▶ [Your goal]: Nothing in the records should be changed in the copy, though the pictures must be left out.

▶ [Available data]:
════

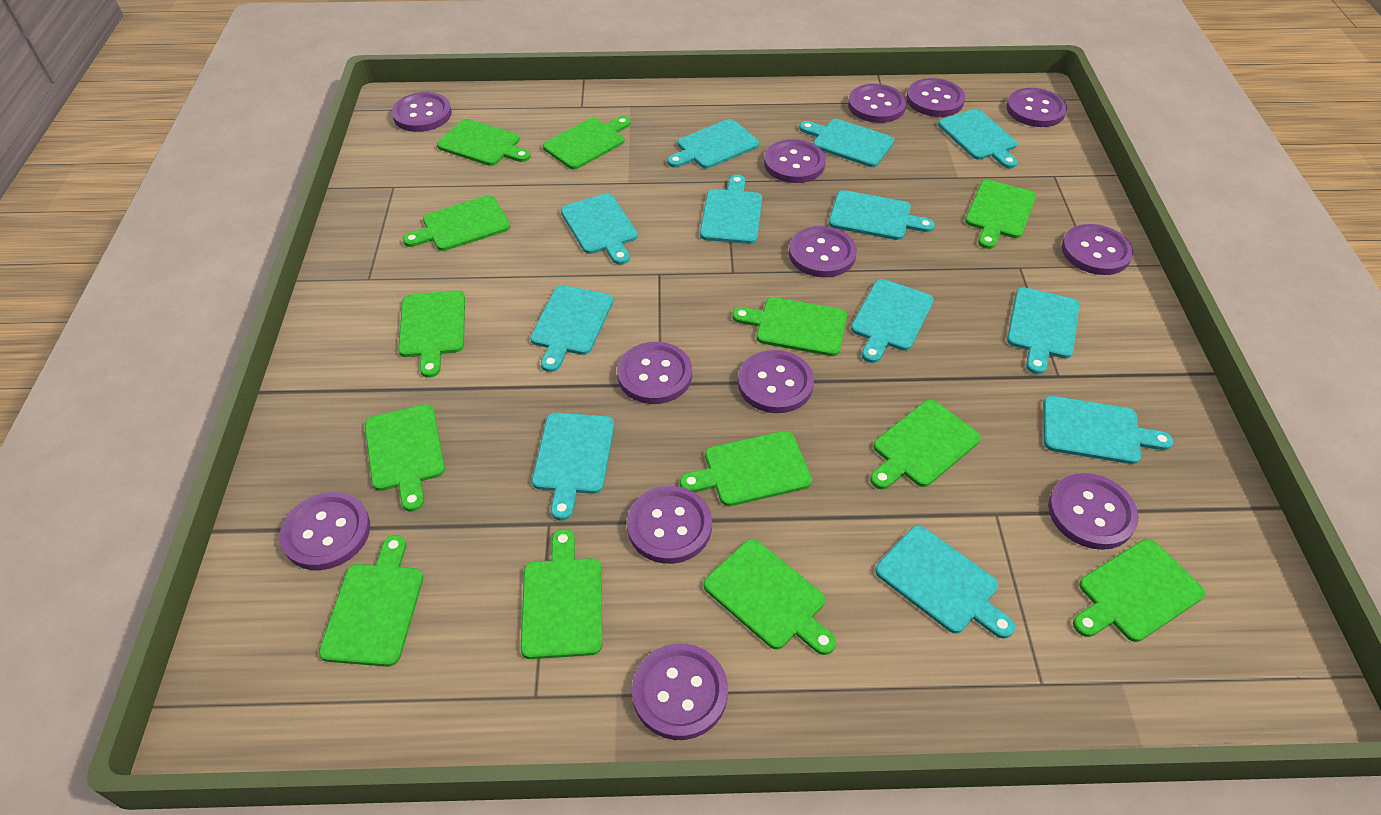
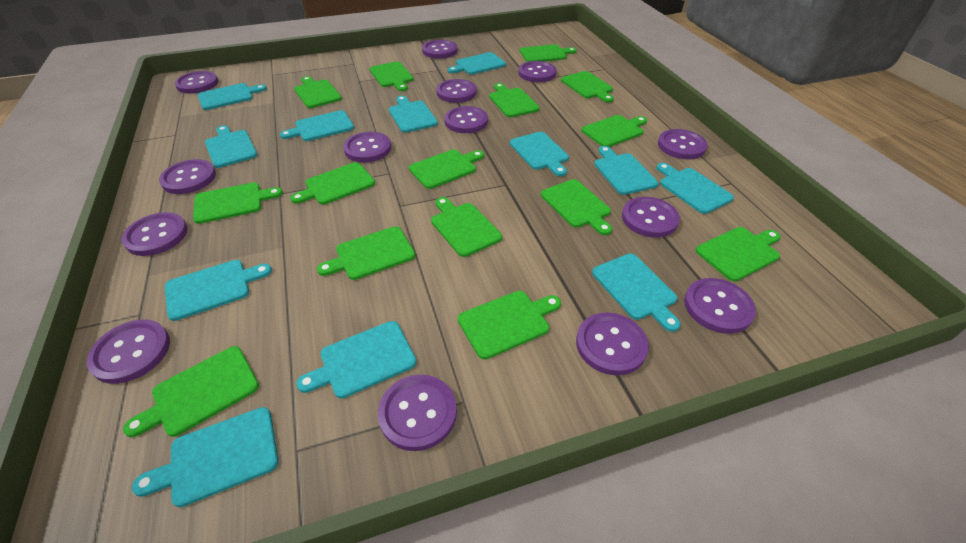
green cutting board: 13 -> 15
purple button: 13 -> 14

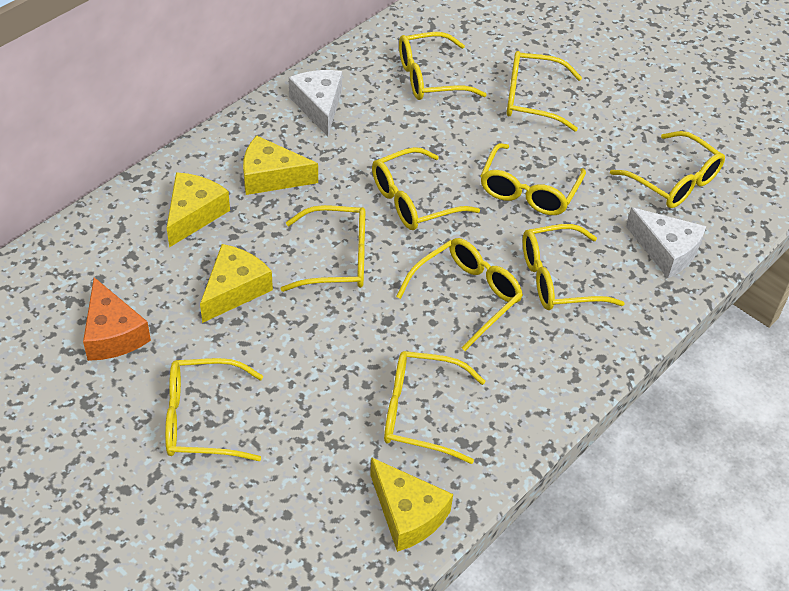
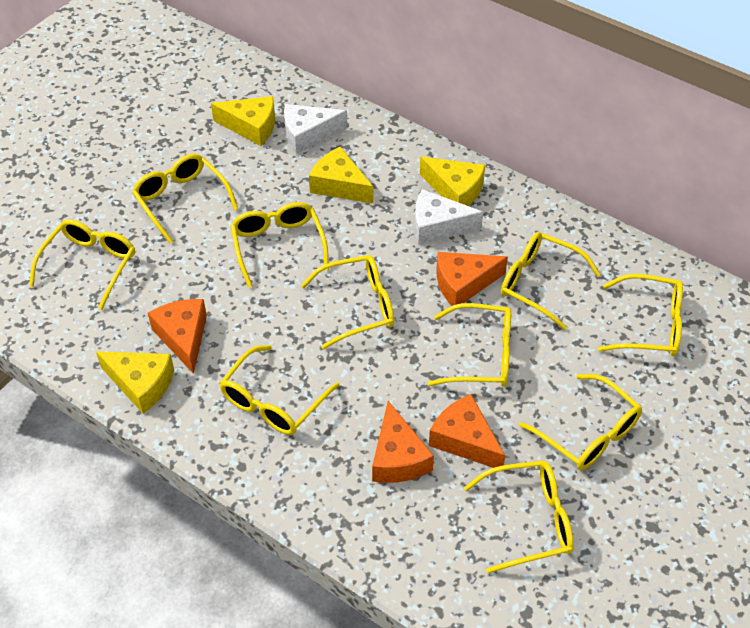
orange cheese: 1 -> 4

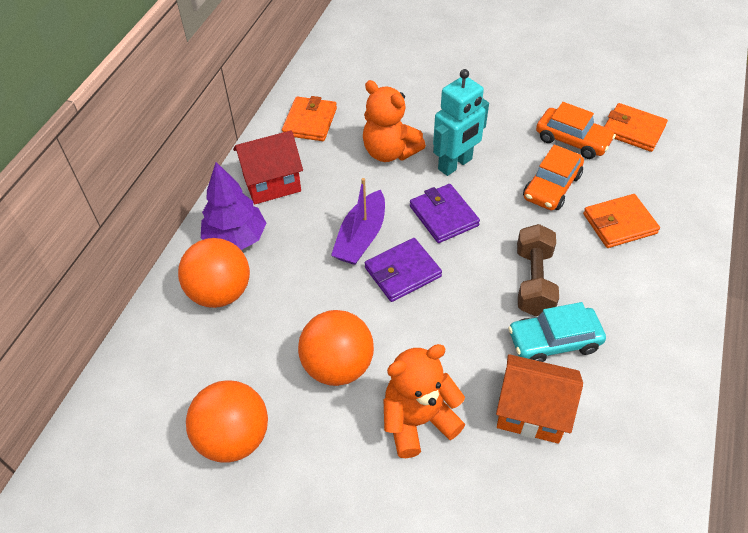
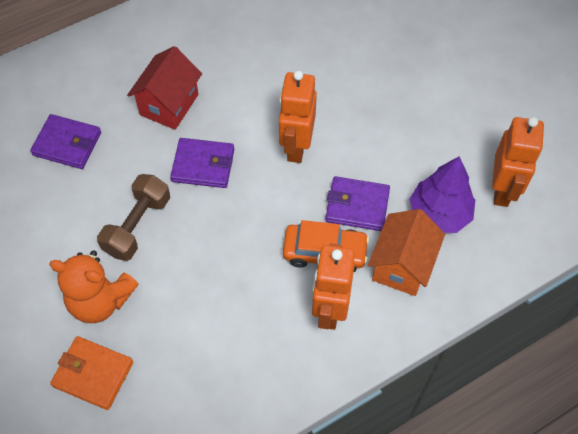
orange ball: 3 -> 0
orange car: 2 -> 1
orange robot: 0 -> 3
orange teddy bear: 2 -> 1
orange wallet: 3 -> 1
purple boat: 1 -> 0
purple wallet: 2 -> 3
turquoise car: 1 -> 0
turquoise robot: 1 -> 0

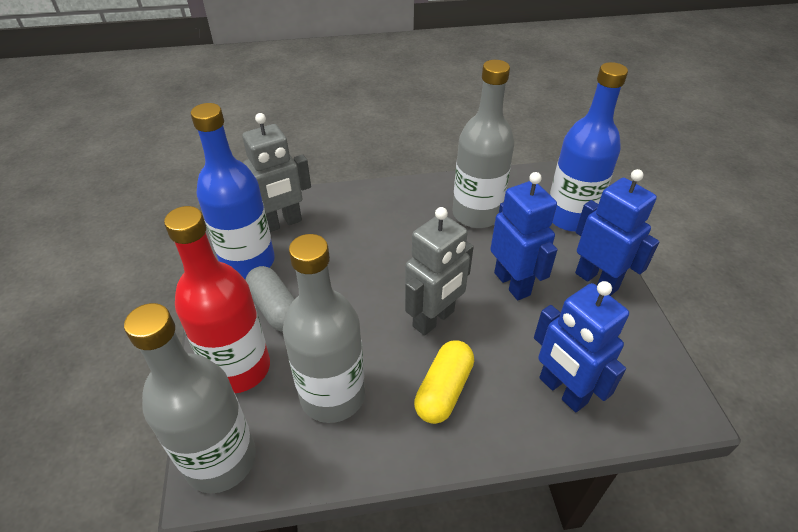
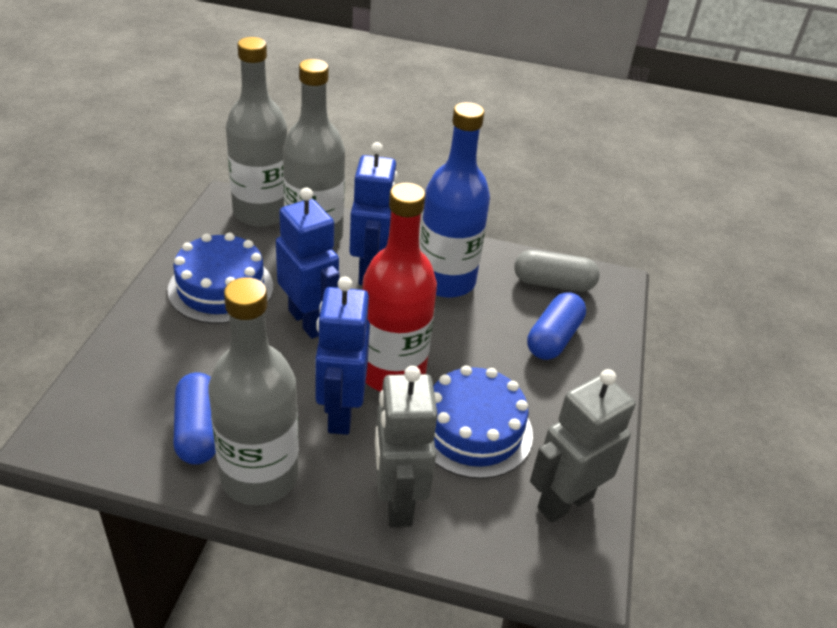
blue bottle: 2 -> 1
blue cake: 0 -> 2
blue capsule: 0 -> 2
yellow capsule: 1 -> 0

════

▶ [Solution to the problem]:
green cutting board: 13 -> 15
purple button: 13 -> 14

orange cheese: 1 -> 4

orange ball: 3 -> 0
orange car: 2 -> 1
orange robot: 0 -> 3
orange teddy bear: 2 -> 1
orange wallet: 3 -> 1
purple boat: 1 -> 0
purple wallet: 2 -> 3
turquoise car: 1 -> 0
turquoise robot: 1 -> 0

blue bottle: 2 -> 1
blue cake: 0 -> 2
blue capsule: 0 -> 2
yellow capsule: 1 -> 0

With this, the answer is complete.